Show every line of the data that contains the string "Violine", copying each one in full.

▶ _LISTED ENTRIES_
-=-=-=-=-
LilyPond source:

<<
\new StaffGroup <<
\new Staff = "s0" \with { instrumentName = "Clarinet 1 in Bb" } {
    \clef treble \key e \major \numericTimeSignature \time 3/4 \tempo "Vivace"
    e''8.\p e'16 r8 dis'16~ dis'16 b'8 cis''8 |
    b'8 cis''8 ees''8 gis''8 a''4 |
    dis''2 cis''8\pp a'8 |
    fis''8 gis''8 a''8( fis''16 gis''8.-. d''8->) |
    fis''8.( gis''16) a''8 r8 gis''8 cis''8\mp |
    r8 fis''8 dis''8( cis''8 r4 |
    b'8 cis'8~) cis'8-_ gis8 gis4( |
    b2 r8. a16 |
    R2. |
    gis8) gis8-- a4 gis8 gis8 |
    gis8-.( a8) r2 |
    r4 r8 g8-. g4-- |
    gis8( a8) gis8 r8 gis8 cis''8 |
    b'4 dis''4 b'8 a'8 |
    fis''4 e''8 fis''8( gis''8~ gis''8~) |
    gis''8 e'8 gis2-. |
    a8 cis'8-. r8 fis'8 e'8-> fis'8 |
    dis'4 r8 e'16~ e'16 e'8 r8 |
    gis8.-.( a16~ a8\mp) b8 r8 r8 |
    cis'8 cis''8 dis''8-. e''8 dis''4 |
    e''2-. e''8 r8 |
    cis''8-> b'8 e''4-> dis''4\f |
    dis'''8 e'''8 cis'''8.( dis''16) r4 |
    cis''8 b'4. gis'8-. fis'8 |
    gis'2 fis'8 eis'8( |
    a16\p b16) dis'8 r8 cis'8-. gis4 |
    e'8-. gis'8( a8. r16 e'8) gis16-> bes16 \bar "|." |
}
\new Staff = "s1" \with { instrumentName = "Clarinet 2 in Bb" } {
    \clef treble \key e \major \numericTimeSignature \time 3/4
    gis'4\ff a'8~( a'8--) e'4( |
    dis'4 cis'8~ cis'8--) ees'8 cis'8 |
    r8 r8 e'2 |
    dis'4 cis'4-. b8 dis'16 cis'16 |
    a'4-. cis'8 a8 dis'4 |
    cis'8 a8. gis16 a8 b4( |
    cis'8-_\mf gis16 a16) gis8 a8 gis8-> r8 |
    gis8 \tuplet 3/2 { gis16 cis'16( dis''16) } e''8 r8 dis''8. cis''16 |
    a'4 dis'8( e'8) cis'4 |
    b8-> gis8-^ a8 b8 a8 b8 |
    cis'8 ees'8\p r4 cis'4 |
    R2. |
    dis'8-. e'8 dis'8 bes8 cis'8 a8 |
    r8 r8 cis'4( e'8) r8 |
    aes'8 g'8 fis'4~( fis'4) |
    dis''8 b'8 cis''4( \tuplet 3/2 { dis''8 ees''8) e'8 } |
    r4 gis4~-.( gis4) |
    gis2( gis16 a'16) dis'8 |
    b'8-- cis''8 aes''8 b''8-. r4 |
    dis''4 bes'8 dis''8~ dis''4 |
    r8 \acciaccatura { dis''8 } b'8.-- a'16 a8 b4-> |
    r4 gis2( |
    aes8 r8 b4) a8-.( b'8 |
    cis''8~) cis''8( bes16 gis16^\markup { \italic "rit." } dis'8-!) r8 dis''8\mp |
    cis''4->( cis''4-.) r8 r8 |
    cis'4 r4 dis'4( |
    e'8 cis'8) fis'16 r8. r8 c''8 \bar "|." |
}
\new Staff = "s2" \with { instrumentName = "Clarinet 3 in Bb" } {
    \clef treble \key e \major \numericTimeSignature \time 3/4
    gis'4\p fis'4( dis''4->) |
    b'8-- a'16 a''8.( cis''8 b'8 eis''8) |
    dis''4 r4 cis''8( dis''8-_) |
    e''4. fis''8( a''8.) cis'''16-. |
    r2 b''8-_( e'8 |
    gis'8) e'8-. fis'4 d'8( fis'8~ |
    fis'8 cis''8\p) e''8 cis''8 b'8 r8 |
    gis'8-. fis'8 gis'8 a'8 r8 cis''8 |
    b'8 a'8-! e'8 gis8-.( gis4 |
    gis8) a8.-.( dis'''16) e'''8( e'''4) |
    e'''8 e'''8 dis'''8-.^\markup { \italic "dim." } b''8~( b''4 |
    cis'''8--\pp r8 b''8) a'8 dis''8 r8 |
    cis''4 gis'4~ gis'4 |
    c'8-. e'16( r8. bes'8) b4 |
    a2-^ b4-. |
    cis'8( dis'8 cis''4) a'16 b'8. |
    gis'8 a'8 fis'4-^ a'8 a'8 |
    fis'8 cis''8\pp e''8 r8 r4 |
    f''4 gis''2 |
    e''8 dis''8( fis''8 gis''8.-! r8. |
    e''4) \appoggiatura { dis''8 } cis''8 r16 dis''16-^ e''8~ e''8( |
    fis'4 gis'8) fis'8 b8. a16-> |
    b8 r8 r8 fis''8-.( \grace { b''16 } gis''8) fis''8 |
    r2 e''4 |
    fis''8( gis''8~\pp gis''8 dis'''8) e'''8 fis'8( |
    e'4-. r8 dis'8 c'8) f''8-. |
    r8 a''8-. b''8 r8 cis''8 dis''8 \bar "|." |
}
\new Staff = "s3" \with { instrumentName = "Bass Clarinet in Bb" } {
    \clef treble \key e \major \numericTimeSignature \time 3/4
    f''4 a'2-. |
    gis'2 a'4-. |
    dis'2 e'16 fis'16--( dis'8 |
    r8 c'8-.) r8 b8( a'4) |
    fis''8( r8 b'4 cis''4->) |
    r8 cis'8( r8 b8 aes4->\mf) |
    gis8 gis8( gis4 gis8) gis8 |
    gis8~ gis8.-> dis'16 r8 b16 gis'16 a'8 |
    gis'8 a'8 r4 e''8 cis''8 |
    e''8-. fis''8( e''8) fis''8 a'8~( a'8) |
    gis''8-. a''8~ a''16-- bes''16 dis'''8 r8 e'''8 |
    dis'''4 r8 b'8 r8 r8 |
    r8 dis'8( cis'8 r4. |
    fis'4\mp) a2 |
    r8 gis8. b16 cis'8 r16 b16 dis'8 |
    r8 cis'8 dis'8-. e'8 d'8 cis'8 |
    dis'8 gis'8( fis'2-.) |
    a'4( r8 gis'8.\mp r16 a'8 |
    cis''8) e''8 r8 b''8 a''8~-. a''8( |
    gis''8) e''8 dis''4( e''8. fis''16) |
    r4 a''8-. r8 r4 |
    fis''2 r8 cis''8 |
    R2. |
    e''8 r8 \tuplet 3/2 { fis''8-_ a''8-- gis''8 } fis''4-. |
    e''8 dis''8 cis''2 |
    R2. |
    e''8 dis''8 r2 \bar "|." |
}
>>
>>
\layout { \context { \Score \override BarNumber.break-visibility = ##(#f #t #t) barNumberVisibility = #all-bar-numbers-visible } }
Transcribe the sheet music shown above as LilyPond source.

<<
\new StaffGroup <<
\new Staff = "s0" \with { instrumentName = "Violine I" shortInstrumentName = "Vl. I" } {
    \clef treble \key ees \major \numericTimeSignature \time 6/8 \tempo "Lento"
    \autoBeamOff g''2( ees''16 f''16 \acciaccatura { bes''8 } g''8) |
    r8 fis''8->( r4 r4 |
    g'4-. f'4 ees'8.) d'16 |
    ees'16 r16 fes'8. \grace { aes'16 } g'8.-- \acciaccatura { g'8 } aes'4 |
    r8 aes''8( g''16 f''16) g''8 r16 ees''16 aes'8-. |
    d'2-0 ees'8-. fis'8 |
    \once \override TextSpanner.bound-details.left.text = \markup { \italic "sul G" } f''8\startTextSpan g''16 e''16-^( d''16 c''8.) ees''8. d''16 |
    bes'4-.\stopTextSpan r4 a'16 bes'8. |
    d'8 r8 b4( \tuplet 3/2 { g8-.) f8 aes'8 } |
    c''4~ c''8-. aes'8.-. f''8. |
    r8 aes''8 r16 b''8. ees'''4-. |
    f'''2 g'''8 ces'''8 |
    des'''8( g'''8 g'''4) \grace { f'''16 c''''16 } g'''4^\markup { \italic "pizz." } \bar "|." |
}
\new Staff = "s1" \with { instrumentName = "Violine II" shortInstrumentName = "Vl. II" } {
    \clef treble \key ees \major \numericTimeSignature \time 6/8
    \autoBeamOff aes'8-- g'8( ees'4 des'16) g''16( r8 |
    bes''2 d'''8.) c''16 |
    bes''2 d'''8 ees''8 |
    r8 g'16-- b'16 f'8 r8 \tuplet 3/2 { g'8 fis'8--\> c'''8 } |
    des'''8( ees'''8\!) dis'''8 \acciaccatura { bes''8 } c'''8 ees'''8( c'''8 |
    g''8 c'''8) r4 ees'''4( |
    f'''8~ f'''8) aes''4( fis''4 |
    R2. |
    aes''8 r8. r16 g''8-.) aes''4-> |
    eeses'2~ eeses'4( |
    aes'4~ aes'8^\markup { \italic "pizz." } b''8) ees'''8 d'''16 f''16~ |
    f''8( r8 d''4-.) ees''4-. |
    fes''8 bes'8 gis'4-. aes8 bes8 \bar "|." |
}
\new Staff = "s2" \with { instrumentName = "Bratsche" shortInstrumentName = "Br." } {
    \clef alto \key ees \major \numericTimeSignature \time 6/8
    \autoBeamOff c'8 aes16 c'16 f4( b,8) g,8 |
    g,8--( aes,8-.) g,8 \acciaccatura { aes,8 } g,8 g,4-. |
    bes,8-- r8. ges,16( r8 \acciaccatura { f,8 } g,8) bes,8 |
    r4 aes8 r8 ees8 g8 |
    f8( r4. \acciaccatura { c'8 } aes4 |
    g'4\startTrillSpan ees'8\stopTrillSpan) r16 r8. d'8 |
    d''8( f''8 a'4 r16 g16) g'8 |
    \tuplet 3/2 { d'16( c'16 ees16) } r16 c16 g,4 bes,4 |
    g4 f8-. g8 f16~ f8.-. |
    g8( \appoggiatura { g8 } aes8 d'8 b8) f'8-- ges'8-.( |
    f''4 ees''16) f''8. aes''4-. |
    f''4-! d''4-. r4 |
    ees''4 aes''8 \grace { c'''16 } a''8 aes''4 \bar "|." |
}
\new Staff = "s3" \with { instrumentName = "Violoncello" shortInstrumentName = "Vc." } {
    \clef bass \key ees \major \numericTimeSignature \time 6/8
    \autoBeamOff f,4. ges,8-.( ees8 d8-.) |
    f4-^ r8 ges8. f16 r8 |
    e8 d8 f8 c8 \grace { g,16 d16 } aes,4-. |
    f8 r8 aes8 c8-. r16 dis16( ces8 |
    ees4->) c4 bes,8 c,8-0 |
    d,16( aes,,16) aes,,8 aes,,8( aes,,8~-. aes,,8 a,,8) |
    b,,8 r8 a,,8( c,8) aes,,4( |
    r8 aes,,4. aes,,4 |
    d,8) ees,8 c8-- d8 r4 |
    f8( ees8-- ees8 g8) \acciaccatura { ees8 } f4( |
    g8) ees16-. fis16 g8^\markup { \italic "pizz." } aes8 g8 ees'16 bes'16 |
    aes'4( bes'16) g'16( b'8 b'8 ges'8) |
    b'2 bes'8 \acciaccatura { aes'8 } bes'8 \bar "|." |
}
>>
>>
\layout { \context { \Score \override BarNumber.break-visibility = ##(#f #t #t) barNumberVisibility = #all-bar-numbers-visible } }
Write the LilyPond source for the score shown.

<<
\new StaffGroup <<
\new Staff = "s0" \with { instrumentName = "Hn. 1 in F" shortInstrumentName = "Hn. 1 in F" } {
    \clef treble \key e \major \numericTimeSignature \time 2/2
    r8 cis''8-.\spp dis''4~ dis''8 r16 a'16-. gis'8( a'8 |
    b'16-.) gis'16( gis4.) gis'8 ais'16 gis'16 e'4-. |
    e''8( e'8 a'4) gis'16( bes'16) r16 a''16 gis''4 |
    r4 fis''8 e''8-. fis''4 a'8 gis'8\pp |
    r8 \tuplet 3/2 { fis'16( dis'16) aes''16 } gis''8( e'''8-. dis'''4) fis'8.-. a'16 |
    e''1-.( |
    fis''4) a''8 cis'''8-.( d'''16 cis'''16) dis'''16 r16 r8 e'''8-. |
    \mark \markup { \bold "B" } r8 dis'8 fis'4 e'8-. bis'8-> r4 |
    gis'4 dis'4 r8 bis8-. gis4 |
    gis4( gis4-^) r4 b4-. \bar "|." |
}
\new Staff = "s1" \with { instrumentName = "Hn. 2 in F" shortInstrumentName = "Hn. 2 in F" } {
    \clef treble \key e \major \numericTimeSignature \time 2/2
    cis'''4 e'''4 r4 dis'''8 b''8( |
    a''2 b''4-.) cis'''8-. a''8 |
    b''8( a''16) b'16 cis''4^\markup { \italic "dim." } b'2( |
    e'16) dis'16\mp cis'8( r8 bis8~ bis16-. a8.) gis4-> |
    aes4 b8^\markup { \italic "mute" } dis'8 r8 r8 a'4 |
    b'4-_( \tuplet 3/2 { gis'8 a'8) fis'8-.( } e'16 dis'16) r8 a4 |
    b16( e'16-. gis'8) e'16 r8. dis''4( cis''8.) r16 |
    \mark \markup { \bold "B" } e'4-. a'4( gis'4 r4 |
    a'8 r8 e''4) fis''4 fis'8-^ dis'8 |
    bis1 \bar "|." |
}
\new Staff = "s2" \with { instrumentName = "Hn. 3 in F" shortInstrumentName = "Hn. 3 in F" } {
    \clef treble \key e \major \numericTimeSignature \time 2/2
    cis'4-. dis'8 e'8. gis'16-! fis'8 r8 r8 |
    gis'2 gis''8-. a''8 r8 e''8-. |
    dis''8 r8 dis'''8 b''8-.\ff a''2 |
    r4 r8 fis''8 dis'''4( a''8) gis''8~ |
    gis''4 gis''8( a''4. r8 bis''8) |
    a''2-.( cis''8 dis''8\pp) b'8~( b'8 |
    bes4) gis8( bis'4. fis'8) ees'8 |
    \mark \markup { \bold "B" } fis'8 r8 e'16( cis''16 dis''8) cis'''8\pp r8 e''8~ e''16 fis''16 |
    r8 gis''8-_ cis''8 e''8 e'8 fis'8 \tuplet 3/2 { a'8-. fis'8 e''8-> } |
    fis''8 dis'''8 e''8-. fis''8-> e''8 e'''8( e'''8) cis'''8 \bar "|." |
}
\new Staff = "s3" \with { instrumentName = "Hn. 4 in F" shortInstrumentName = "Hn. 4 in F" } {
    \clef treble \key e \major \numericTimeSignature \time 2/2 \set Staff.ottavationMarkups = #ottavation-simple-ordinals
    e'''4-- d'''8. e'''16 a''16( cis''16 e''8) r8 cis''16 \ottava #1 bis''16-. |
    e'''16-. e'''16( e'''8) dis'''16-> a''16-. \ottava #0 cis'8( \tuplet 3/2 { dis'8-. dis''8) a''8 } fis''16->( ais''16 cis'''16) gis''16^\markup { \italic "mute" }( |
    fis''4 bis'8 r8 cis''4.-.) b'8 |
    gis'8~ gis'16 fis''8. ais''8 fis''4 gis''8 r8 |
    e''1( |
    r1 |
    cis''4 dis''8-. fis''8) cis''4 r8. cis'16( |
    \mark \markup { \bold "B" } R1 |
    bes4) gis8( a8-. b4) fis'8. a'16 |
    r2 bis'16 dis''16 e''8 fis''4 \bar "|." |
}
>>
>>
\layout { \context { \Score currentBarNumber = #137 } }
-=-=-=-=-
▶ _SOLUTION BELOW_
\new Staff = "s0" \with { instrumentName = "Violine I" shortInstrumentName = "Vl. I" } {
\new Staff = "s1" \with { instrumentName = "Violine II" shortInstrumentName = "Vl. II" } {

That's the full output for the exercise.